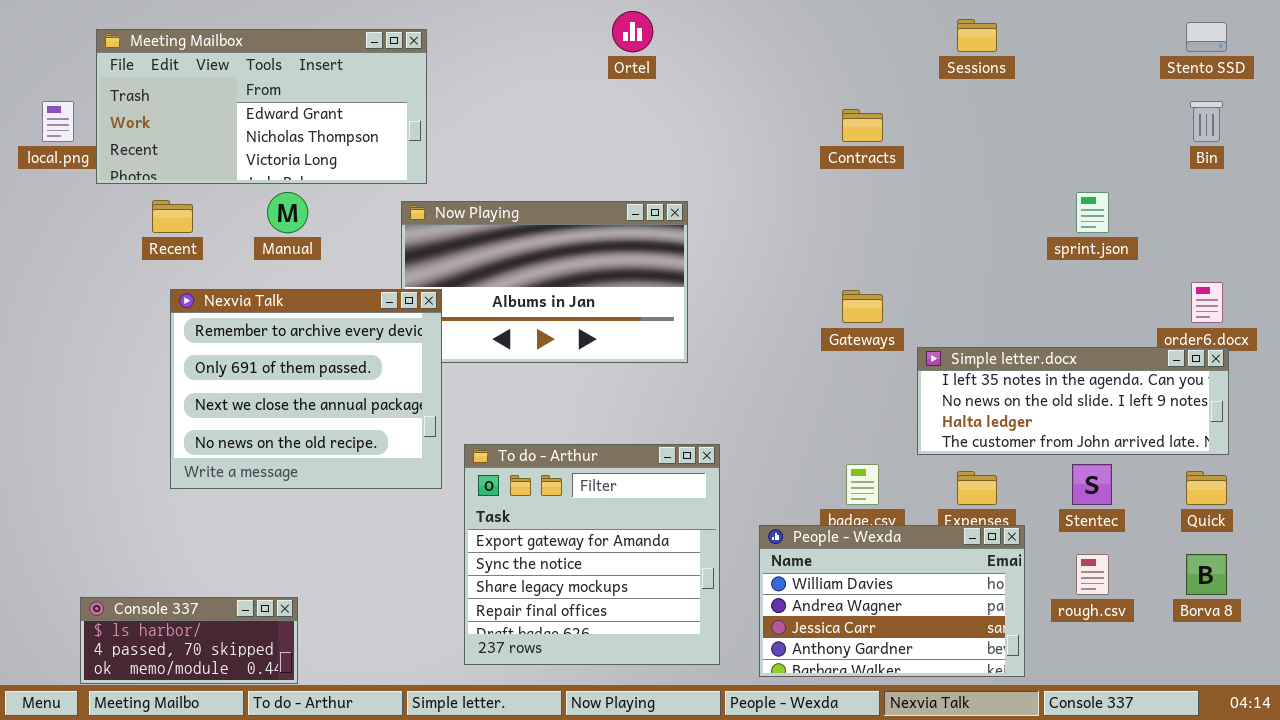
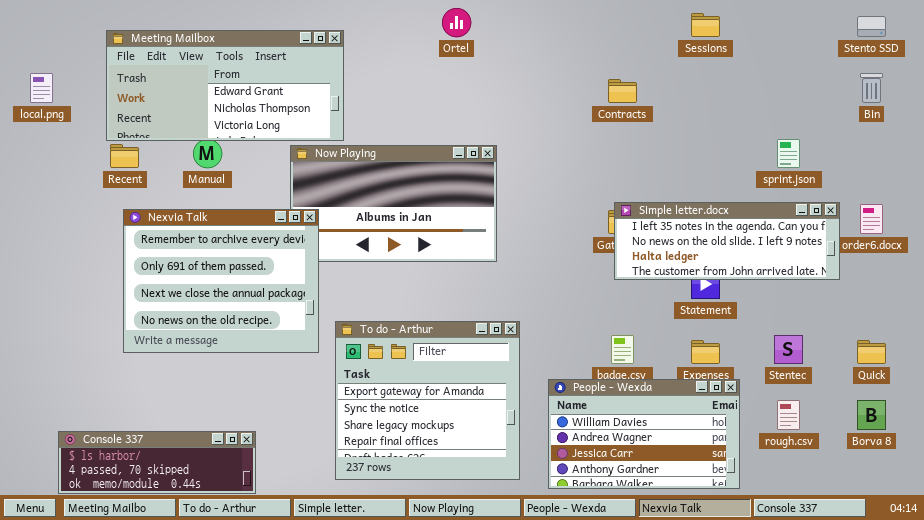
Meeting Mailbox: [96,29,427,184] -> [106,30,344,141], moved
Simple letter.docx: [917,347,1229,455] -> [614,202,840,280], moved
Console 337: [80,597,298,684] -> [58,431,256,494], resized

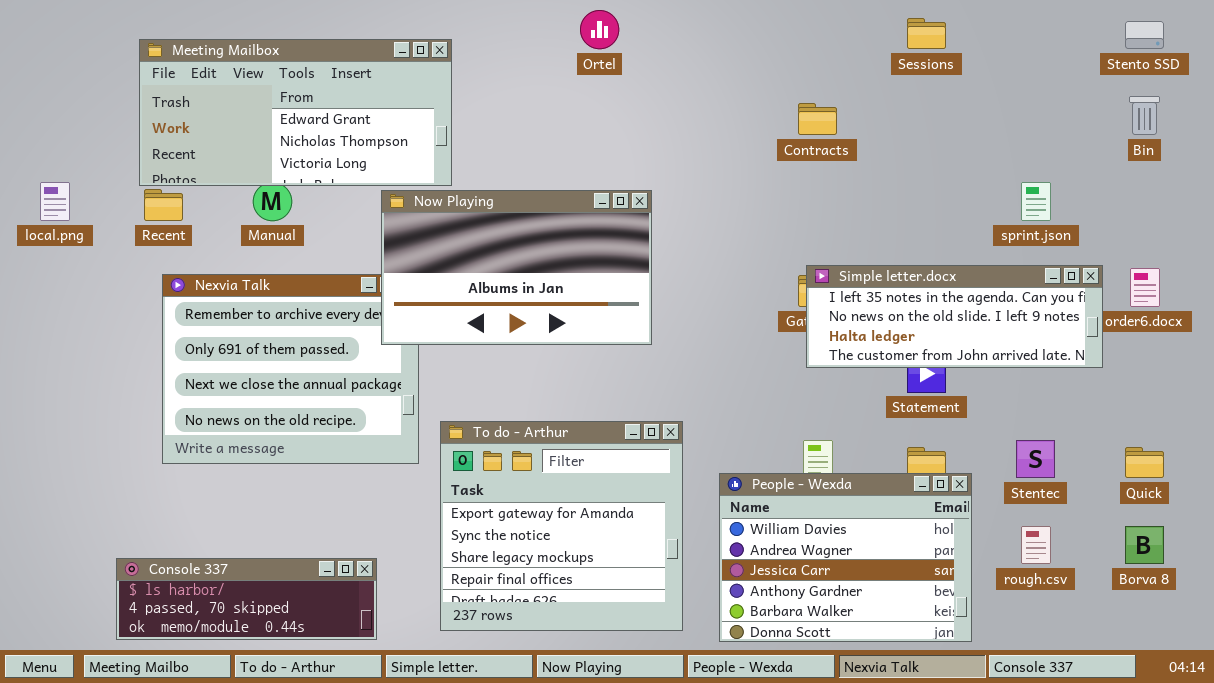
local.png: [30,73,53,103] -> [40,182,70,221], moved
Now Playing: [290,145,497,262] -> [381,190,652,345], raised
People - Wexda: [548,379,740,489] -> [719,473,972,642], resized
Console 337: [58,431,256,494] -> [116,558,377,640], moved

::::::::::

## DIRECTIONS
Please reproduce each entry exactly as given and omit the pictures.

## SOLUTION
Meeting Mailbox: [96,29,427,184] -> [106,30,344,141], moved
Simple letter.docx: [917,347,1229,455] -> [614,202,840,280], moved
Console 337: [80,597,298,684] -> [58,431,256,494], resized

local.png: [30,73,53,103] -> [40,182,70,221], moved
Now Playing: [290,145,497,262] -> [381,190,652,345], raised
People - Wexda: [548,379,740,489] -> [719,473,972,642], resized
Console 337: [58,431,256,494] -> [116,558,377,640], moved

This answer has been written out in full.